Content starts
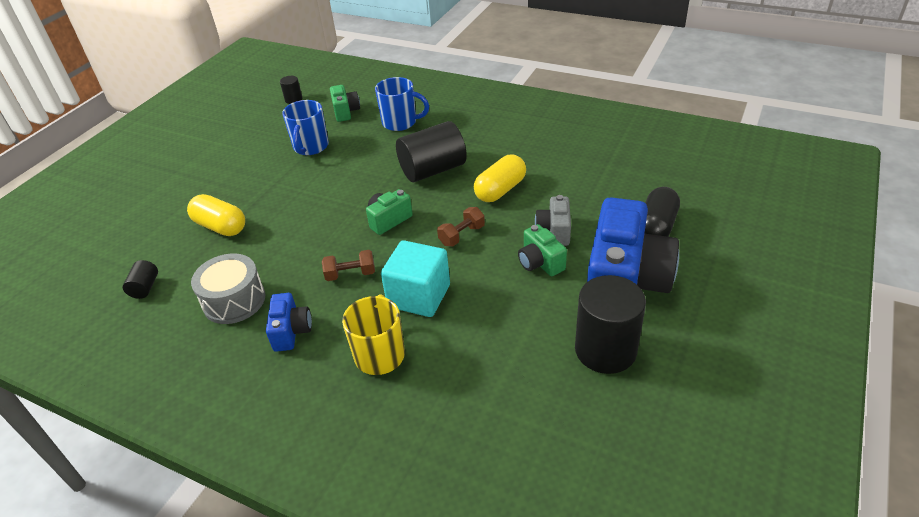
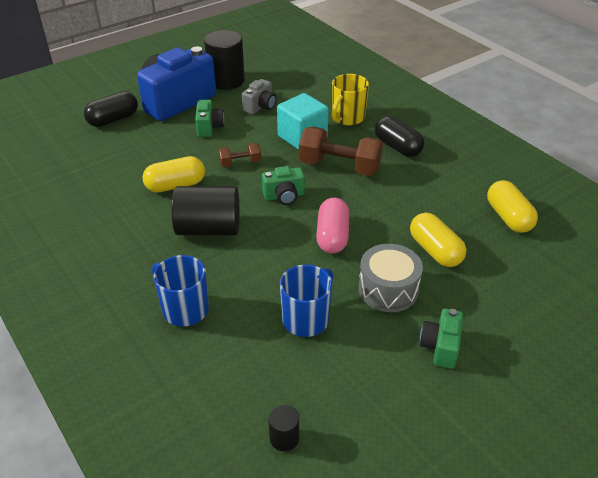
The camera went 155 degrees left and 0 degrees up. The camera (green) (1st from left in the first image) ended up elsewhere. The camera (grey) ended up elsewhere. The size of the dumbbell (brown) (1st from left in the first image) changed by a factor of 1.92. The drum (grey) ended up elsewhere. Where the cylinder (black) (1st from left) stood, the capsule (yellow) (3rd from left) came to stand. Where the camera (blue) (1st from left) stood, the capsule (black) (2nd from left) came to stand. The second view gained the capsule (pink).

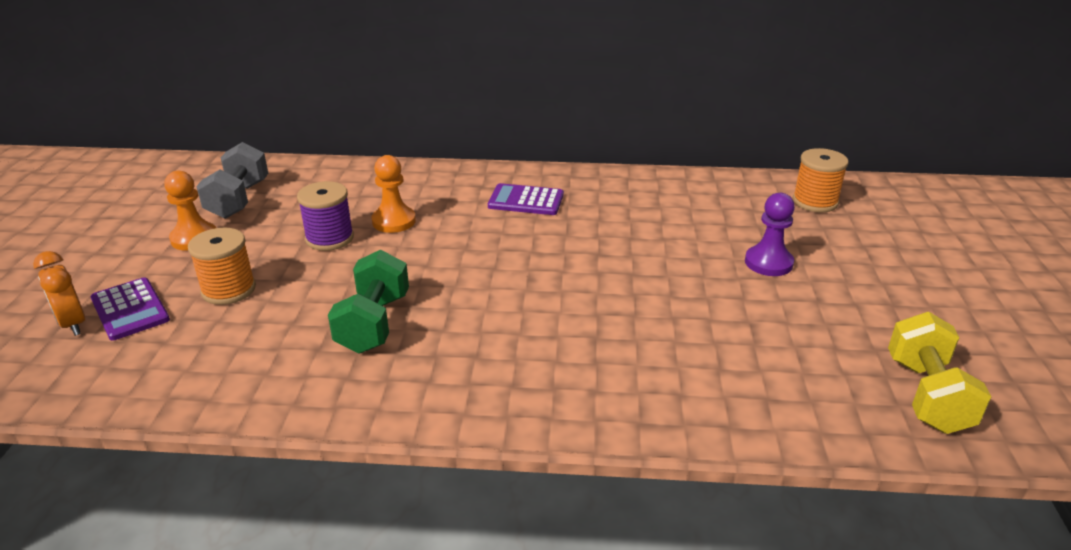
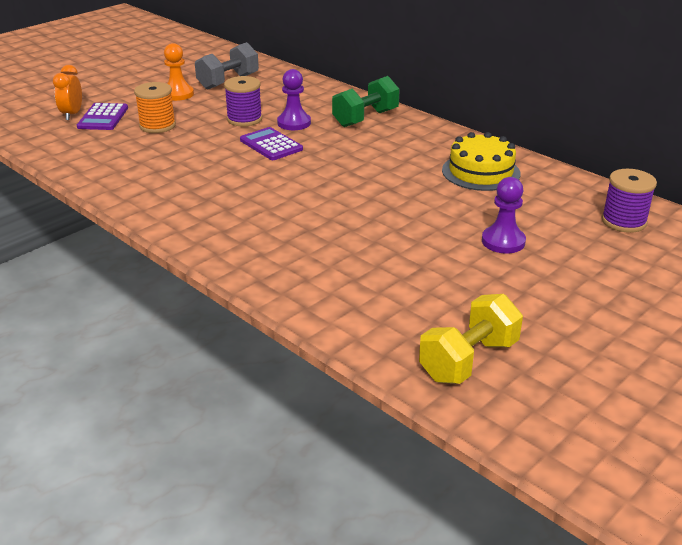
The camera went 40 degrees right and 0 degrees up. What was the spool (orange) (2nd from left) turned into the spool (purple) (2nd from left). What was the pawn (orange) (2nd from left) turned into the pawn (purple) (1st from left). The calculator (purple) (2nd from left) ended up elsewhere. The dumbbell (green) ended up elsewhere. The second view gained the cake (yellow).

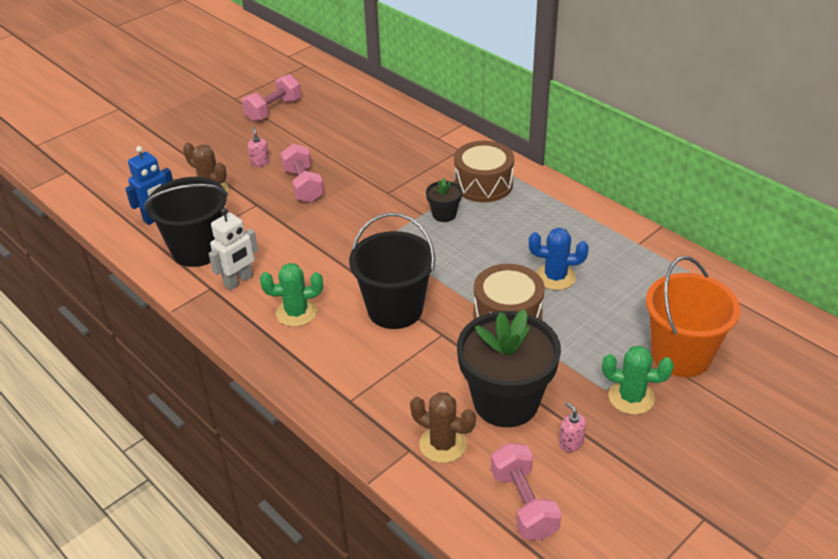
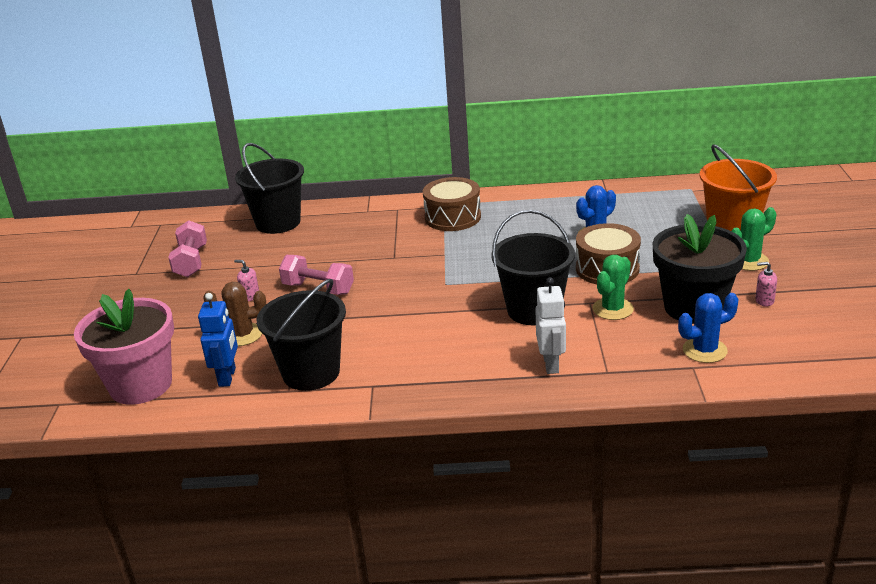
The camera went 45 degrees left and 10 degrees down. The second view lost the flower pot (black) (1st from left). The robot (white) ended up elsewhere. The cactus (green) (1st from left) ended up elsewhere. What was the cactus (brown) (2nd from left) turned into the cactus (blue) (2nd from left). The second view lost the dumbbell (pink) (3rd from left). The second view gained the bucket (black) (1st from left). The second view gained the flower pot (pink).

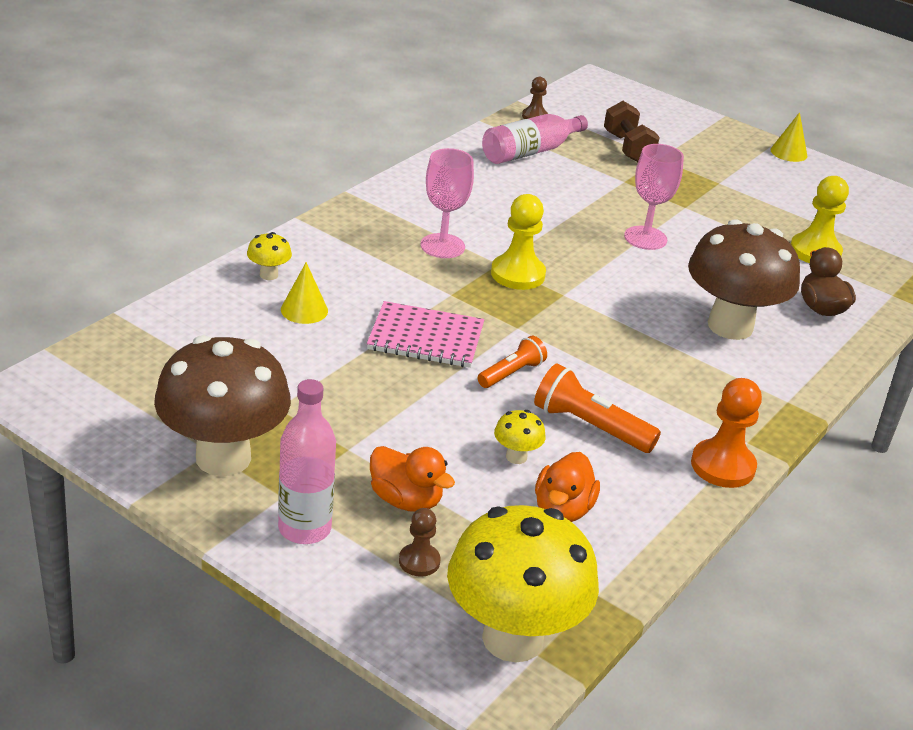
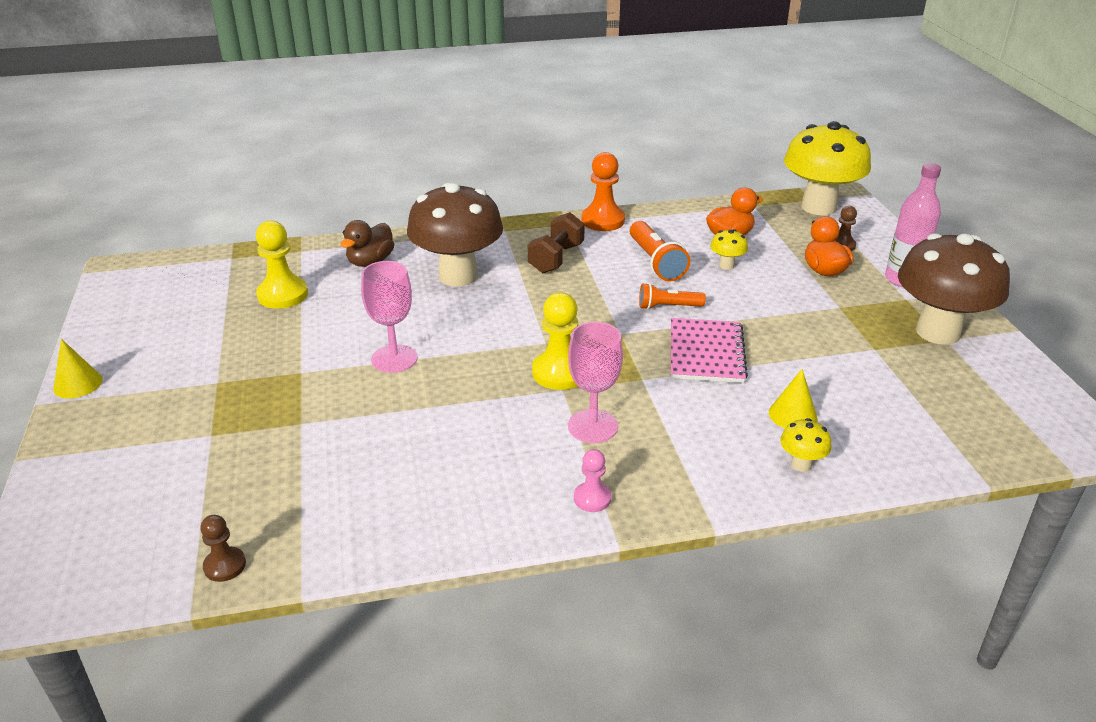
The camera went 135 degrees left and 0 degrees up. The dumbbell (brown) ended up elsewhere. The second view lost the bottle (pink) (2nd from left). The notebook (pink) ended up facing another way, 45 degrees clockwise from before. The second view gained the pawn (pink).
Content ends
TASK OBJECTIVE »
Give solely the number of lines in the data that contain the string "green".

EXERCISE OUTPUT »
3